*Activity*: Identify each line below containing the string "first" and copy it.

*Data supplied*:
+++
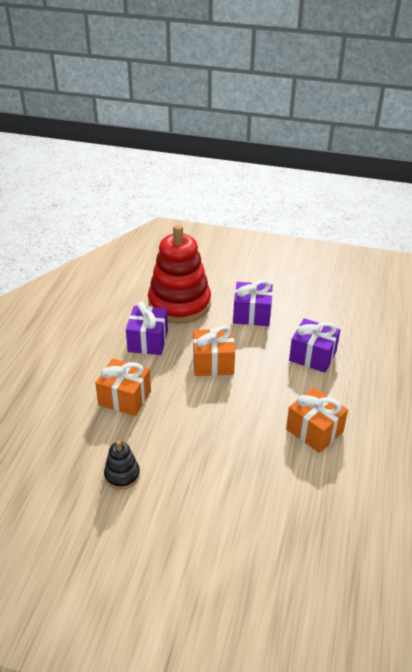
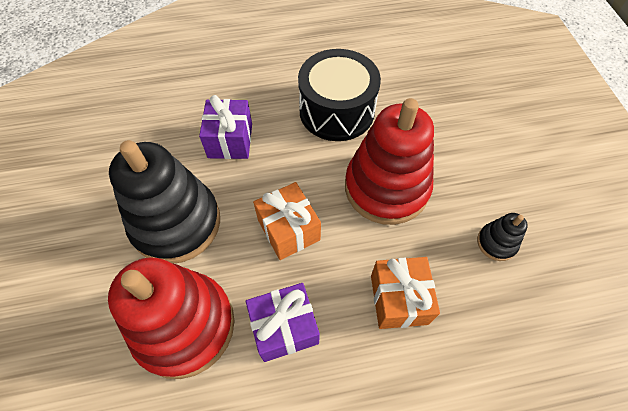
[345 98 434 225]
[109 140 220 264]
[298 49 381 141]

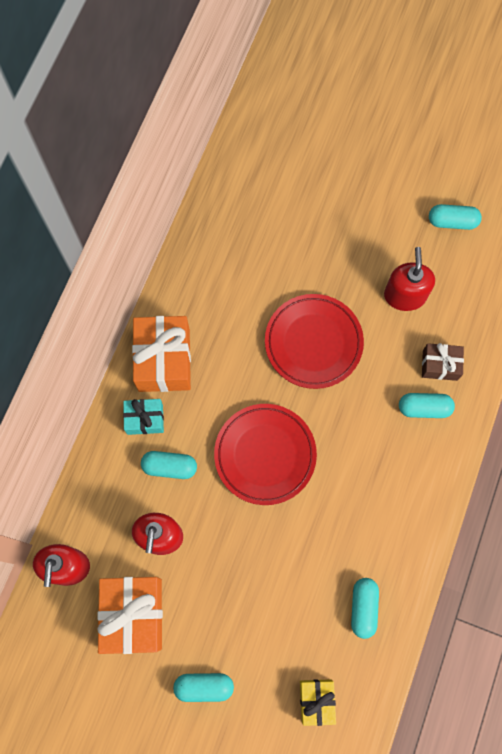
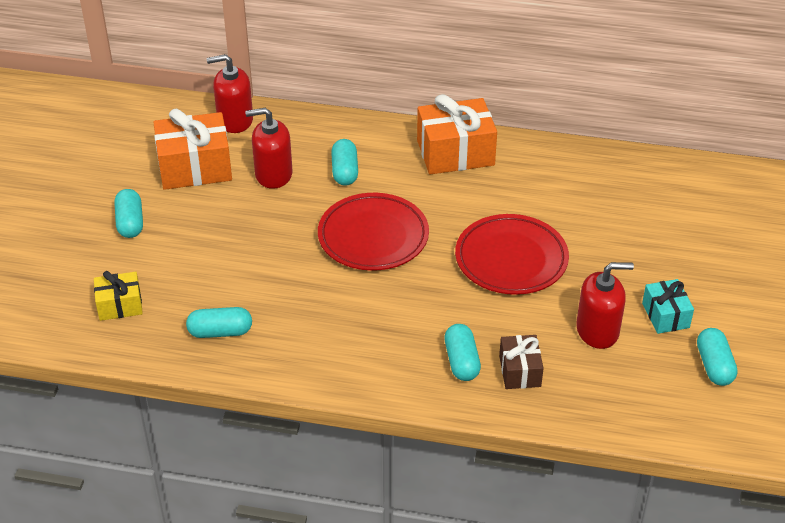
[642 279 694 334]

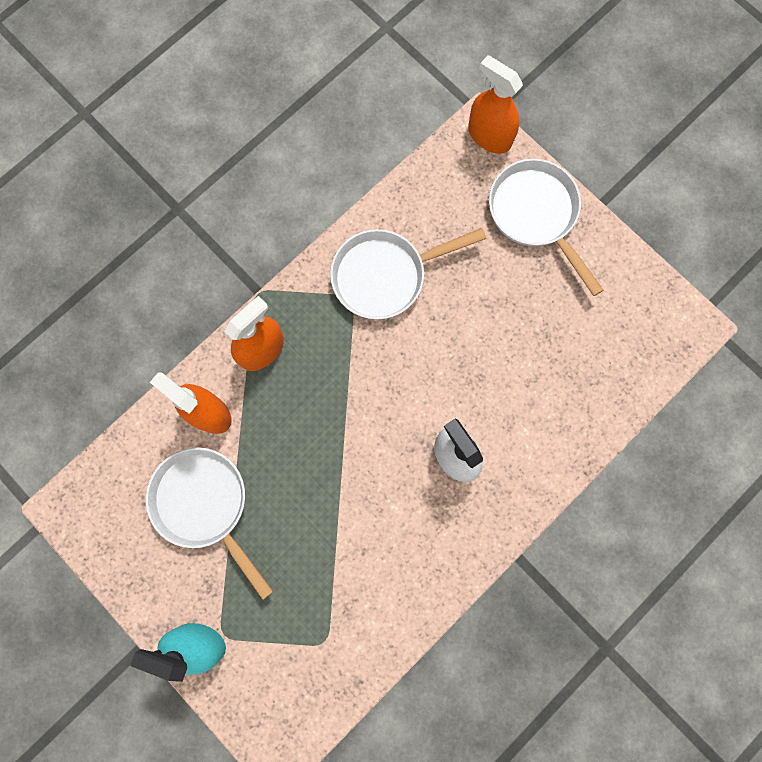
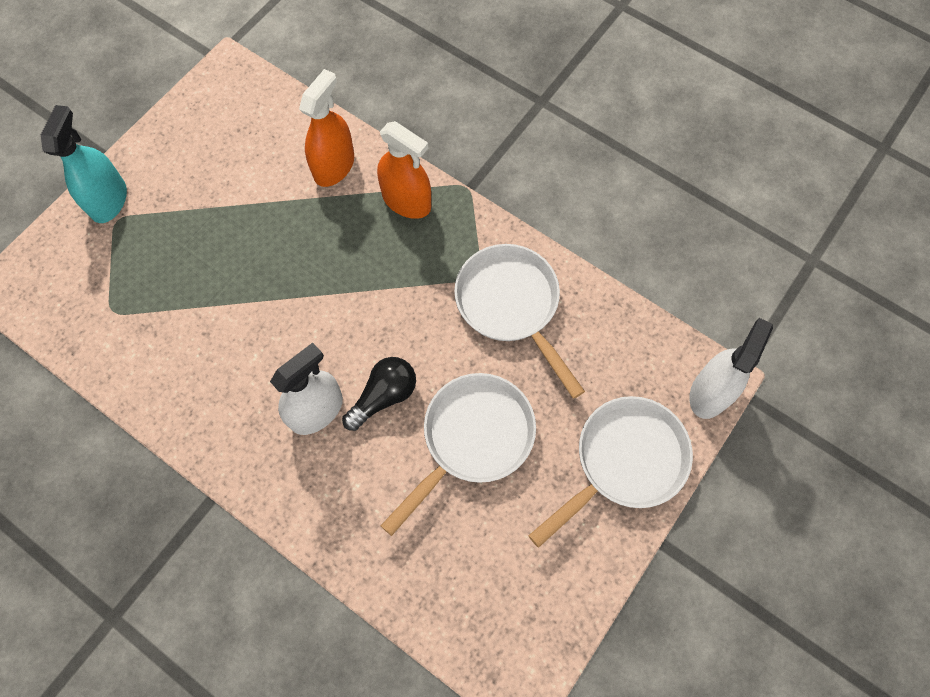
[342 357 416 431]
[381 373 536 536]
[689 318 773 419]

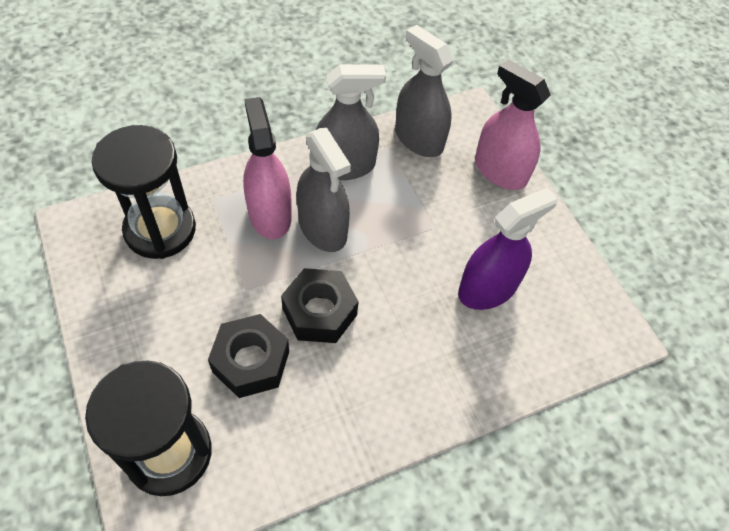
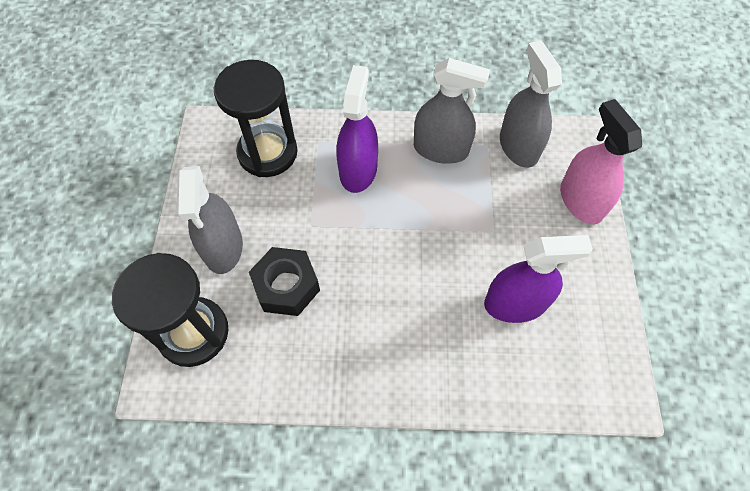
[281 268 359 343] (first image)
[177 166 243 274]
[336 65 378 193]

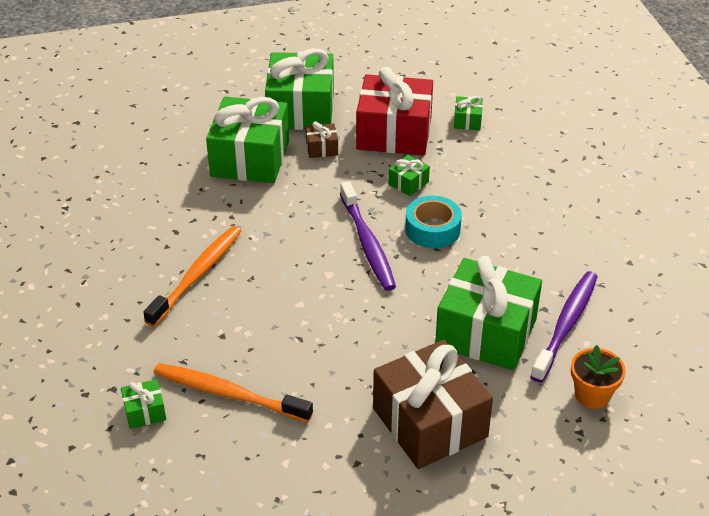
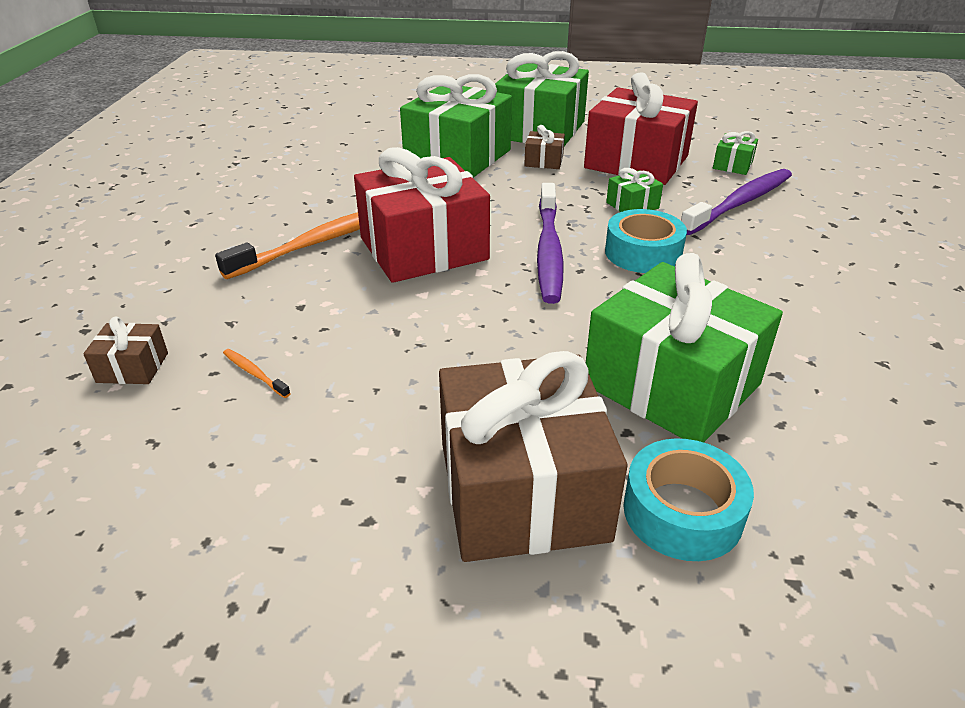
[571 345 626 409] (first image)
[354 147 490 283]
[623 438 754 561]
[681 169 792 235]
[83 317 168 384]
[223 349 291 398]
+++
*Finished exercise*:
[281 268 359 343] (first image)
[571 345 626 409] (first image)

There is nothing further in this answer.